** Opening Supplied records block **

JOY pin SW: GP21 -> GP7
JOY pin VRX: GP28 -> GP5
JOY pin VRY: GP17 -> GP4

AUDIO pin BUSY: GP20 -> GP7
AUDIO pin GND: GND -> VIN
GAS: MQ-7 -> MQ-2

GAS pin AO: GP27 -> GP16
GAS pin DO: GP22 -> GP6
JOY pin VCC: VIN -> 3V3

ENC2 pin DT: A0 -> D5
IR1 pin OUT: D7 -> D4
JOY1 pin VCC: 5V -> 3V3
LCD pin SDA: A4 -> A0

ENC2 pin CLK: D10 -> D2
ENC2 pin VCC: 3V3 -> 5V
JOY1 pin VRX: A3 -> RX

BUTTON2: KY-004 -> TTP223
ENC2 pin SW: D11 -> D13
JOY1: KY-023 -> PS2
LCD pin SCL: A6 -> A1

** Closing Supplied records block **

_Exercise description_
Transcribe every line of the records, keeping each one exact.

_Answer to this problem_
JOY pin SW: GP21 -> GP7
JOY pin VRX: GP28 -> GP5
JOY pin VRY: GP17 -> GP4

AUDIO pin BUSY: GP20 -> GP7
AUDIO pin GND: GND -> VIN
GAS: MQ-7 -> MQ-2

GAS pin AO: GP27 -> GP16
GAS pin DO: GP22 -> GP6
JOY pin VCC: VIN -> 3V3

ENC2 pin DT: A0 -> D5
IR1 pin OUT: D7 -> D4
JOY1 pin VCC: 5V -> 3V3
LCD pin SDA: A4 -> A0

ENC2 pin CLK: D10 -> D2
ENC2 pin VCC: 3V3 -> 5V
JOY1 pin VRX: A3 -> RX

BUTTON2: KY-004 -> TTP223
ENC2 pin SW: D11 -> D13
JOY1: KY-023 -> PS2
LCD pin SCL: A6 -> A1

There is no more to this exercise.